Task description
Could you write out the records below exactly, without omitting a line?

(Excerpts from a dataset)

--

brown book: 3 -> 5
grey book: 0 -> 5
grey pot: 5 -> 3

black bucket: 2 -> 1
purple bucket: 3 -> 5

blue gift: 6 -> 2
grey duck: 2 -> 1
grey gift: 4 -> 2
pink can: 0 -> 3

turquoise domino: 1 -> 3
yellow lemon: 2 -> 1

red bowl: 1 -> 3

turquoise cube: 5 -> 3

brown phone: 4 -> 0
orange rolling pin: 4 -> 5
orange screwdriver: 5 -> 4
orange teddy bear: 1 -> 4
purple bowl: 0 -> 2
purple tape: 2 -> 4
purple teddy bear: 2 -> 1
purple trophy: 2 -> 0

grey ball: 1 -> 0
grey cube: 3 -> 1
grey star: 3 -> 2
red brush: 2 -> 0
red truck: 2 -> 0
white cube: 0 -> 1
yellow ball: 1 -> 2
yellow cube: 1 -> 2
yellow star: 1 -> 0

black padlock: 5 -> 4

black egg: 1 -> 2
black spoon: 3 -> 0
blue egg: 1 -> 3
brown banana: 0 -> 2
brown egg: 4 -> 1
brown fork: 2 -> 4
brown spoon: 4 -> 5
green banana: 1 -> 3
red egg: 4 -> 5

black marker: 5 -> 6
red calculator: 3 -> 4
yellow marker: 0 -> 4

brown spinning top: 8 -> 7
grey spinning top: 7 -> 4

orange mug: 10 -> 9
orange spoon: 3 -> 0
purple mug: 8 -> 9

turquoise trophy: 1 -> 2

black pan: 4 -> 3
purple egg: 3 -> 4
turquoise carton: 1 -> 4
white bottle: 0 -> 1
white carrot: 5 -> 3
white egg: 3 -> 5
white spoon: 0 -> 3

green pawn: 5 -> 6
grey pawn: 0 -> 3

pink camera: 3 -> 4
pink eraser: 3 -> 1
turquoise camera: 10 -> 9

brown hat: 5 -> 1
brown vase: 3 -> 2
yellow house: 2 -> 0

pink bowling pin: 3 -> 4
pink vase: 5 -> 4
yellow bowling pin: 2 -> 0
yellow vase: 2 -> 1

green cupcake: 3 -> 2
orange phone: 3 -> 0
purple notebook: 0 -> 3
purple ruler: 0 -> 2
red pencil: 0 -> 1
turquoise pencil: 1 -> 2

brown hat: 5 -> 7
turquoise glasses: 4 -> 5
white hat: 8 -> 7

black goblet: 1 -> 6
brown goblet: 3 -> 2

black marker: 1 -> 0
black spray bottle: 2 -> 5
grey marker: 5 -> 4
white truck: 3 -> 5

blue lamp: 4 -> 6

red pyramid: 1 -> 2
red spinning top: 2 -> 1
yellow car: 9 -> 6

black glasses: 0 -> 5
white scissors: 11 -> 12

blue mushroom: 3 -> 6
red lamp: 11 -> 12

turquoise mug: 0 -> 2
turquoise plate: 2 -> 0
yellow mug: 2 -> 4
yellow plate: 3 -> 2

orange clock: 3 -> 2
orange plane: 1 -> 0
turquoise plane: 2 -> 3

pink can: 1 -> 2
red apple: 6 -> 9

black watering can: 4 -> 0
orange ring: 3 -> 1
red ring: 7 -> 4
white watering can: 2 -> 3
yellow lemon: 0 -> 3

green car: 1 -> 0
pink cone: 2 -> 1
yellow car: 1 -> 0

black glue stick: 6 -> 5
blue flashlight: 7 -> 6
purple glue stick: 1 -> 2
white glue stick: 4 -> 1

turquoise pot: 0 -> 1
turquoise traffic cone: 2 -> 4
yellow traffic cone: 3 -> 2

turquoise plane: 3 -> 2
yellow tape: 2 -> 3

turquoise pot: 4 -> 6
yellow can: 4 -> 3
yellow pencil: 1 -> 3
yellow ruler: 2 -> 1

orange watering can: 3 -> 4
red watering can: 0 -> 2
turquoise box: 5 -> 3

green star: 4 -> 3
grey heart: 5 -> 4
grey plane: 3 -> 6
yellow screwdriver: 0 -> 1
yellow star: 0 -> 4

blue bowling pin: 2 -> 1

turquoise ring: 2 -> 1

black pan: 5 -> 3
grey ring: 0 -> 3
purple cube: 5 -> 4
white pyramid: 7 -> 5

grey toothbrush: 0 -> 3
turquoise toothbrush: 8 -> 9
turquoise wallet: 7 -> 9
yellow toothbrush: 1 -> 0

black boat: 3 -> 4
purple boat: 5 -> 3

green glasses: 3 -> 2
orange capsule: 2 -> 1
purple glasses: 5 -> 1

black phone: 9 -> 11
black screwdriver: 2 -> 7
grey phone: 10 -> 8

--

Result for this task
brown book: 3 -> 5
grey book: 0 -> 5
grey pot: 5 -> 3

black bucket: 2 -> 1
purple bucket: 3 -> 5

blue gift: 6 -> 2
grey duck: 2 -> 1
grey gift: 4 -> 2
pink can: 0 -> 3

turquoise domino: 1 -> 3
yellow lemon: 2 -> 1

red bowl: 1 -> 3

turquoise cube: 5 -> 3

brown phone: 4 -> 0
orange rolling pin: 4 -> 5
orange screwdriver: 5 -> 4
orange teddy bear: 1 -> 4
purple bowl: 0 -> 2
purple tape: 2 -> 4
purple teddy bear: 2 -> 1
purple trophy: 2 -> 0

grey ball: 1 -> 0
grey cube: 3 -> 1
grey star: 3 -> 2
red brush: 2 -> 0
red truck: 2 -> 0
white cube: 0 -> 1
yellow ball: 1 -> 2
yellow cube: 1 -> 2
yellow star: 1 -> 0

black padlock: 5 -> 4

black egg: 1 -> 2
black spoon: 3 -> 0
blue egg: 1 -> 3
brown banana: 0 -> 2
brown egg: 4 -> 1
brown fork: 2 -> 4
brown spoon: 4 -> 5
green banana: 1 -> 3
red egg: 4 -> 5

black marker: 5 -> 6
red calculator: 3 -> 4
yellow marker: 0 -> 4

brown spinning top: 8 -> 7
grey spinning top: 7 -> 4

orange mug: 10 -> 9
orange spoon: 3 -> 0
purple mug: 8 -> 9

turquoise trophy: 1 -> 2

black pan: 4 -> 3
purple egg: 3 -> 4
turquoise carton: 1 -> 4
white bottle: 0 -> 1
white carrot: 5 -> 3
white egg: 3 -> 5
white spoon: 0 -> 3

green pawn: 5 -> 6
grey pawn: 0 -> 3

pink camera: 3 -> 4
pink eraser: 3 -> 1
turquoise camera: 10 -> 9

brown hat: 5 -> 1
brown vase: 3 -> 2
yellow house: 2 -> 0

pink bowling pin: 3 -> 4
pink vase: 5 -> 4
yellow bowling pin: 2 -> 0
yellow vase: 2 -> 1

green cupcake: 3 -> 2
orange phone: 3 -> 0
purple notebook: 0 -> 3
purple ruler: 0 -> 2
red pencil: 0 -> 1
turquoise pencil: 1 -> 2

brown hat: 5 -> 7
turquoise glasses: 4 -> 5
white hat: 8 -> 7

black goblet: 1 -> 6
brown goblet: 3 -> 2

black marker: 1 -> 0
black spray bottle: 2 -> 5
grey marker: 5 -> 4
white truck: 3 -> 5

blue lamp: 4 -> 6

red pyramid: 1 -> 2
red spinning top: 2 -> 1
yellow car: 9 -> 6

black glasses: 0 -> 5
white scissors: 11 -> 12

blue mushroom: 3 -> 6
red lamp: 11 -> 12

turquoise mug: 0 -> 2
turquoise plate: 2 -> 0
yellow mug: 2 -> 4
yellow plate: 3 -> 2

orange clock: 3 -> 2
orange plane: 1 -> 0
turquoise plane: 2 -> 3

pink can: 1 -> 2
red apple: 6 -> 9

black watering can: 4 -> 0
orange ring: 3 -> 1
red ring: 7 -> 4
white watering can: 2 -> 3
yellow lemon: 0 -> 3

green car: 1 -> 0
pink cone: 2 -> 1
yellow car: 1 -> 0

black glue stick: 6 -> 5
blue flashlight: 7 -> 6
purple glue stick: 1 -> 2
white glue stick: 4 -> 1

turquoise pot: 0 -> 1
turquoise traffic cone: 2 -> 4
yellow traffic cone: 3 -> 2

turquoise plane: 3 -> 2
yellow tape: 2 -> 3

turquoise pot: 4 -> 6
yellow can: 4 -> 3
yellow pencil: 1 -> 3
yellow ruler: 2 -> 1

orange watering can: 3 -> 4
red watering can: 0 -> 2
turquoise box: 5 -> 3

green star: 4 -> 3
grey heart: 5 -> 4
grey plane: 3 -> 6
yellow screwdriver: 0 -> 1
yellow star: 0 -> 4

blue bowling pin: 2 -> 1

turquoise ring: 2 -> 1

black pan: 5 -> 3
grey ring: 0 -> 3
purple cube: 5 -> 4
white pyramid: 7 -> 5

grey toothbrush: 0 -> 3
turquoise toothbrush: 8 -> 9
turquoise wallet: 7 -> 9
yellow toothbrush: 1 -> 0

black boat: 3 -> 4
purple boat: 5 -> 3

green glasses: 3 -> 2
orange capsule: 2 -> 1
purple glasses: 5 -> 1

black phone: 9 -> 11
black screwdriver: 2 -> 7
grey phone: 10 -> 8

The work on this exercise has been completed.